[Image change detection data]
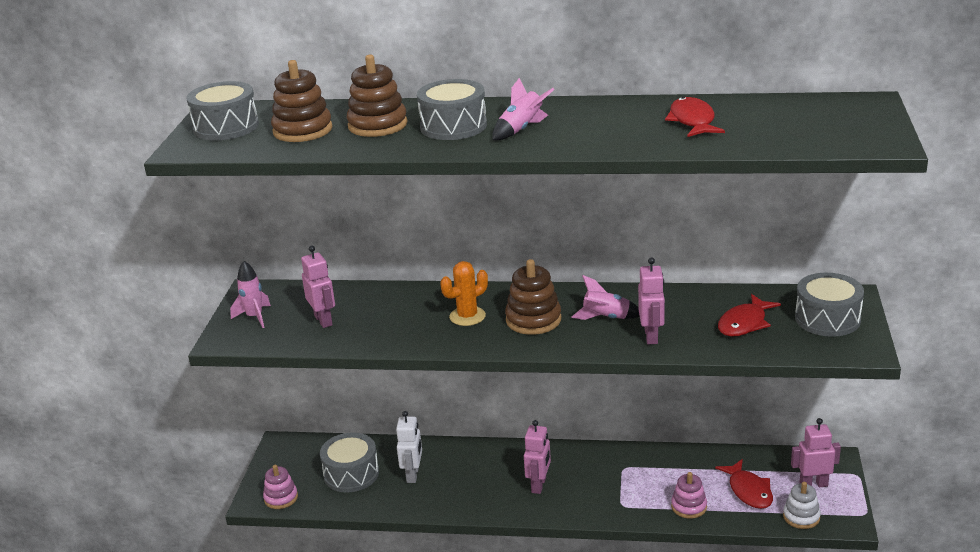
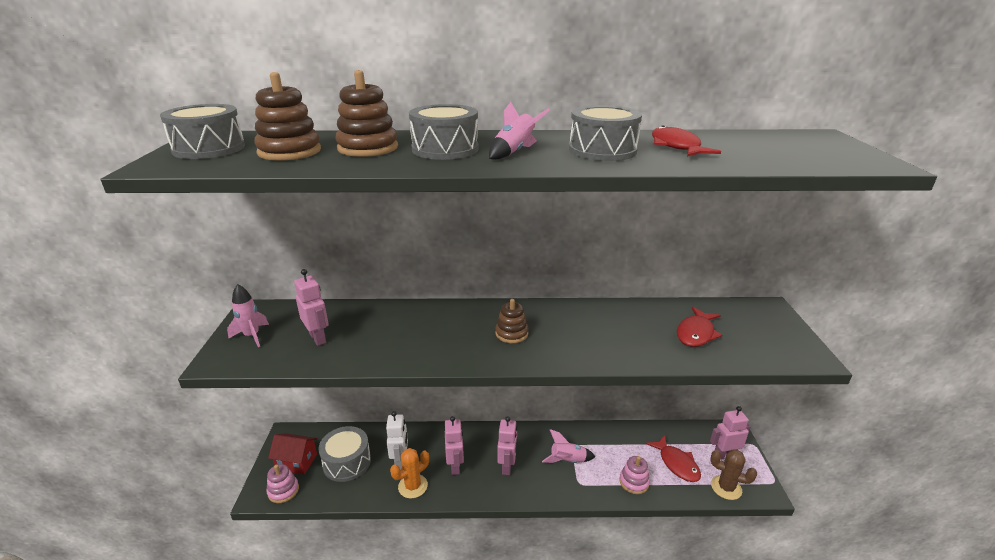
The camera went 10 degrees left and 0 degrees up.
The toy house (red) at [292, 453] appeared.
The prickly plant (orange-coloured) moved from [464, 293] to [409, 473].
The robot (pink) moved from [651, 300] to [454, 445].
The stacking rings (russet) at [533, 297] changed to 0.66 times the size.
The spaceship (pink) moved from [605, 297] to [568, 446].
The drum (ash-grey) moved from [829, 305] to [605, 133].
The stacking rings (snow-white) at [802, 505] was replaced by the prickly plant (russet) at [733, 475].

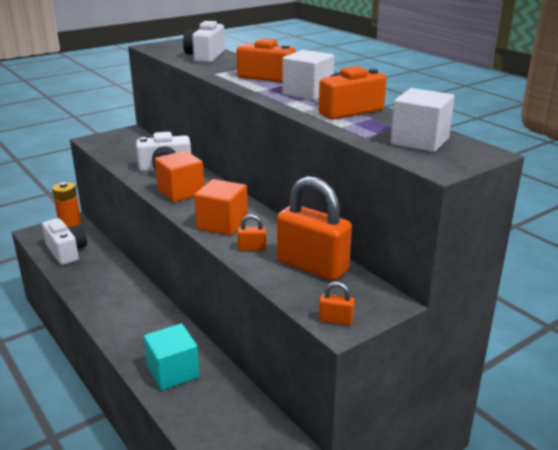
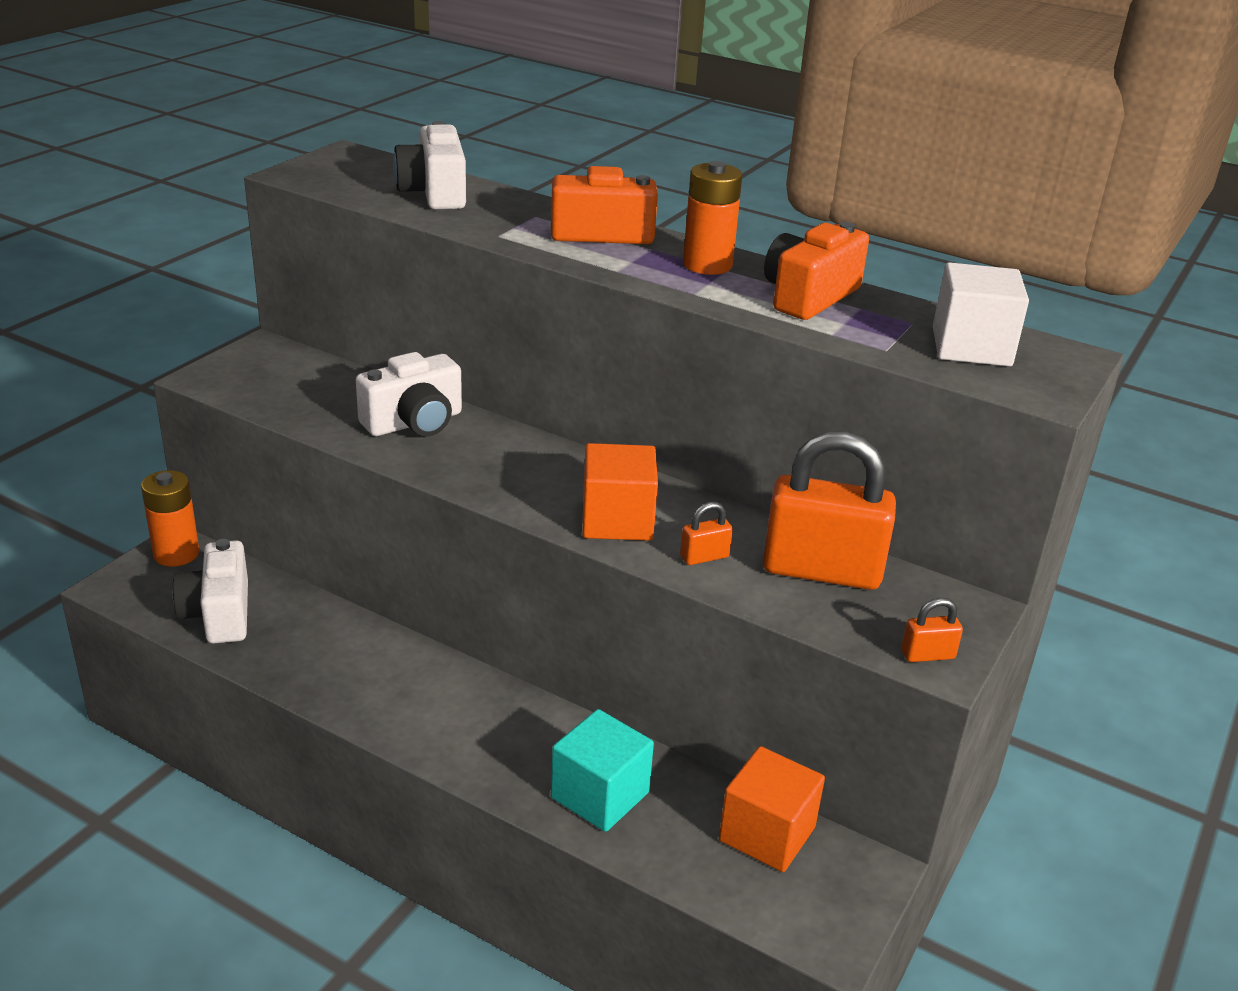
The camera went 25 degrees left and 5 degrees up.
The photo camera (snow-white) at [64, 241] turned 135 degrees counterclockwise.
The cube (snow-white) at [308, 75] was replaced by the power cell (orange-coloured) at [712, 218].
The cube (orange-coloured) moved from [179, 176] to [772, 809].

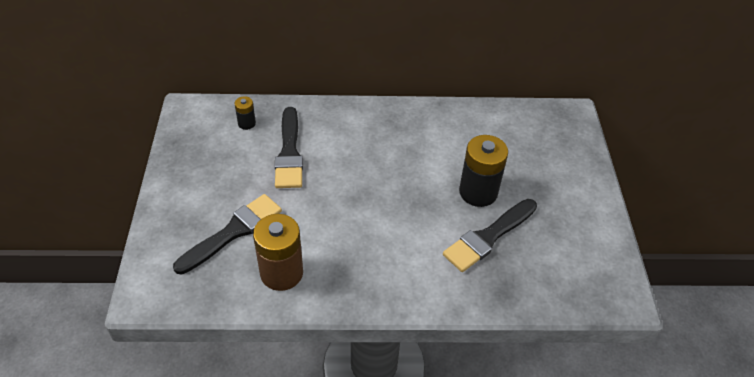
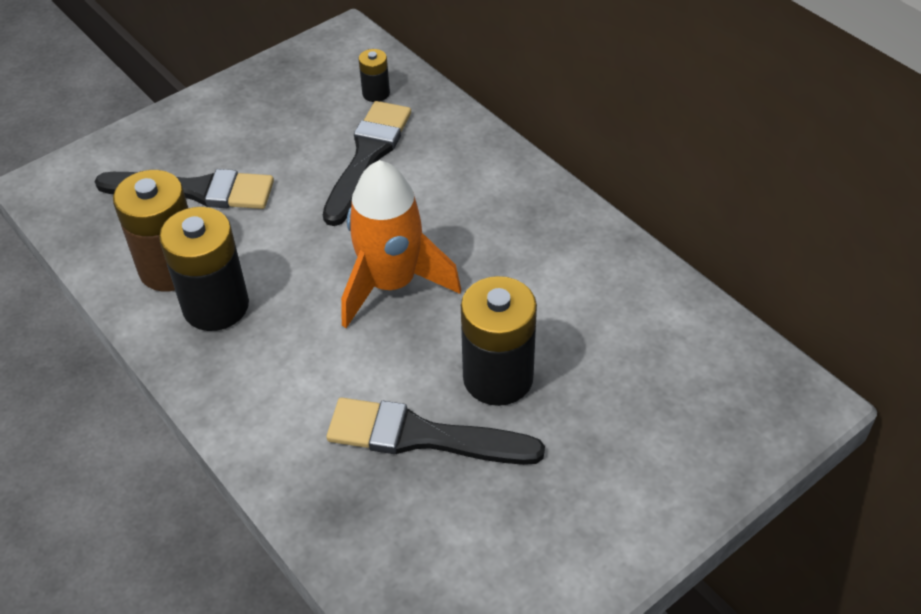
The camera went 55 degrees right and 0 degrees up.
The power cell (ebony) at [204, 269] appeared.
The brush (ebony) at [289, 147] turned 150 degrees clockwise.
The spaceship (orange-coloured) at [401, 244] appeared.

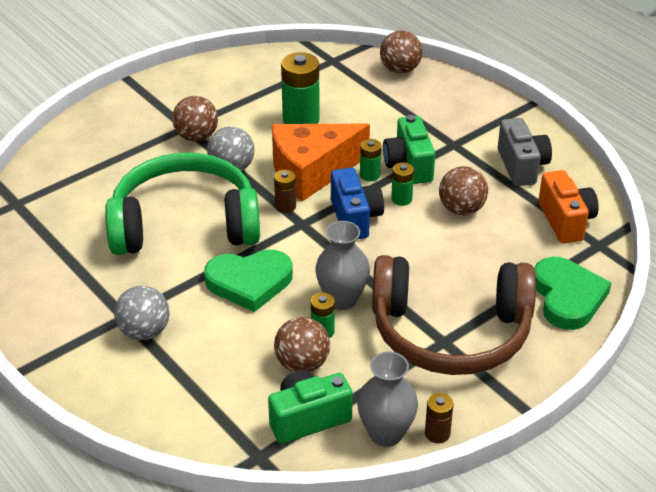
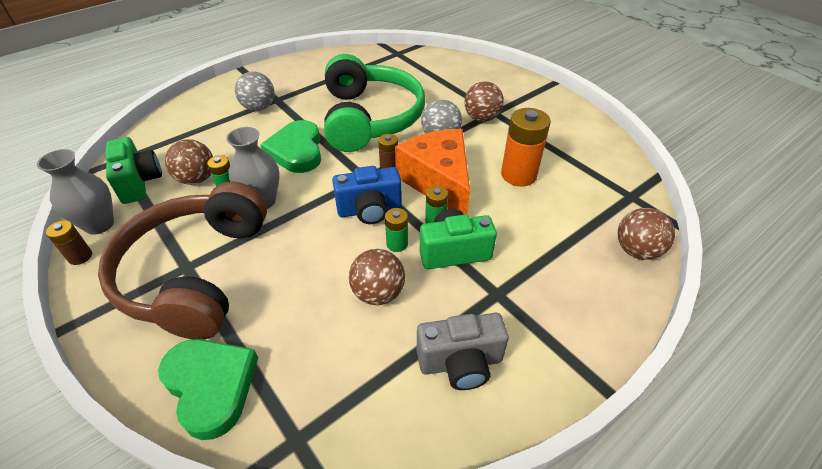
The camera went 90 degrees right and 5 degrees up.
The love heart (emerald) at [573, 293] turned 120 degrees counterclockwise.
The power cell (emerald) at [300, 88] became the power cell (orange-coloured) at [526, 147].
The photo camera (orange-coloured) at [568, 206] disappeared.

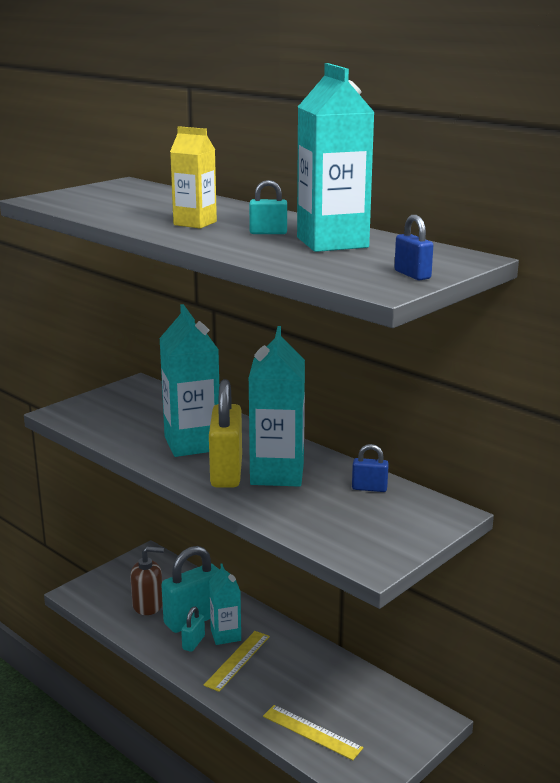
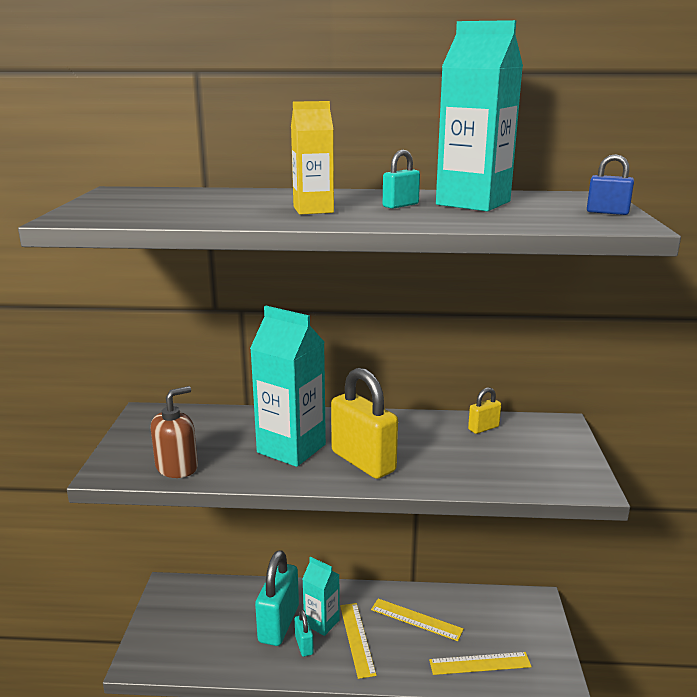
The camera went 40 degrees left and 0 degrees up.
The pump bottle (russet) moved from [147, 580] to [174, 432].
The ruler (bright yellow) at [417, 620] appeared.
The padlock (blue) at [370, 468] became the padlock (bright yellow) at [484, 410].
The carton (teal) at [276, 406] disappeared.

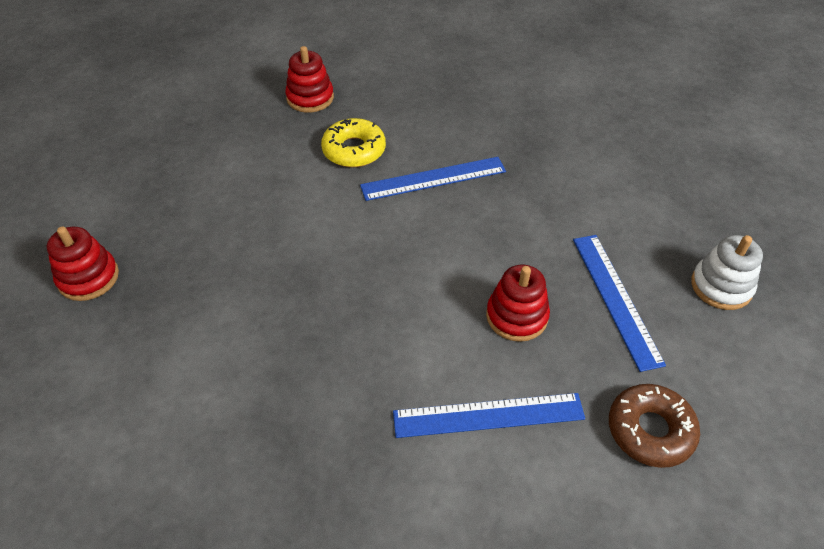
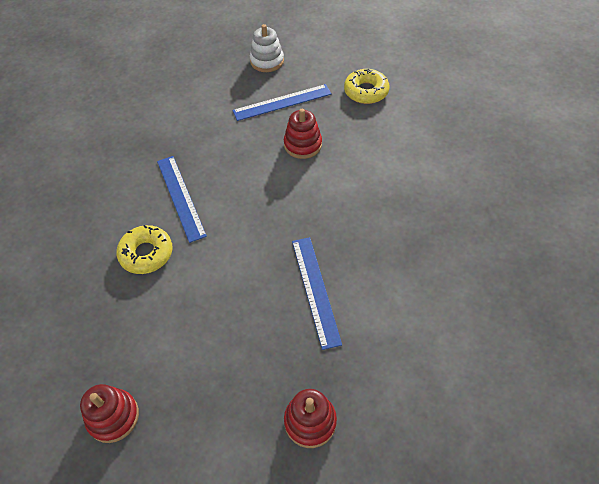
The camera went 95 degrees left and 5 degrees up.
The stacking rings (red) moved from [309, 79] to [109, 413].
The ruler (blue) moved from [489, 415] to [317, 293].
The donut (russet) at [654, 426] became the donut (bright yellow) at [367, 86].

● Your goal
Copy out every entry above, character for character, excluding pictures.

● Response area
The camera went 10 degrees left and 0 degrees up.
The toy house (red) at [292, 453] appeared.
The prickly plant (orange-coloured) moved from [464, 293] to [409, 473].
The robot (pink) moved from [651, 300] to [454, 445].
The stacking rings (russet) at [533, 297] changed to 0.66 times the size.
The spaceship (pink) moved from [605, 297] to [568, 446].
The drum (ash-grey) moved from [829, 305] to [605, 133].
The stacking rings (snow-white) at [802, 505] was replaced by the prickly plant (russet) at [733, 475].

The camera went 25 degrees left and 5 degrees up.
The photo camera (snow-white) at [64, 241] turned 135 degrees counterclockwise.
The cube (snow-white) at [308, 75] was replaced by the power cell (orange-coloured) at [712, 218].
The cube (orange-coloured) moved from [179, 176] to [772, 809].

The camera went 55 degrees right and 0 degrees up.
The power cell (ebony) at [204, 269] appeared.
The brush (ebony) at [289, 147] turned 150 degrees clockwise.
The spaceship (orange-coloured) at [401, 244] appeared.

The camera went 90 degrees right and 5 degrees up.
The love heart (emerald) at [573, 293] turned 120 degrees counterclockwise.
The power cell (emerald) at [300, 88] became the power cell (orange-coloured) at [526, 147].
The photo camera (orange-coloured) at [568, 206] disappeared.

The camera went 40 degrees left and 0 degrees up.
The pump bottle (russet) moved from [147, 580] to [174, 432].
The ruler (bright yellow) at [417, 620] appeared.
The padlock (blue) at [370, 468] became the padlock (bright yellow) at [484, 410].
The carton (teal) at [276, 406] disappeared.

The camera went 95 degrees left and 5 degrees up.
The stacking rings (red) moved from [309, 79] to [109, 413].
The ruler (blue) moved from [489, 415] to [317, 293].
The donut (russet) at [654, 426] became the donut (bright yellow) at [367, 86].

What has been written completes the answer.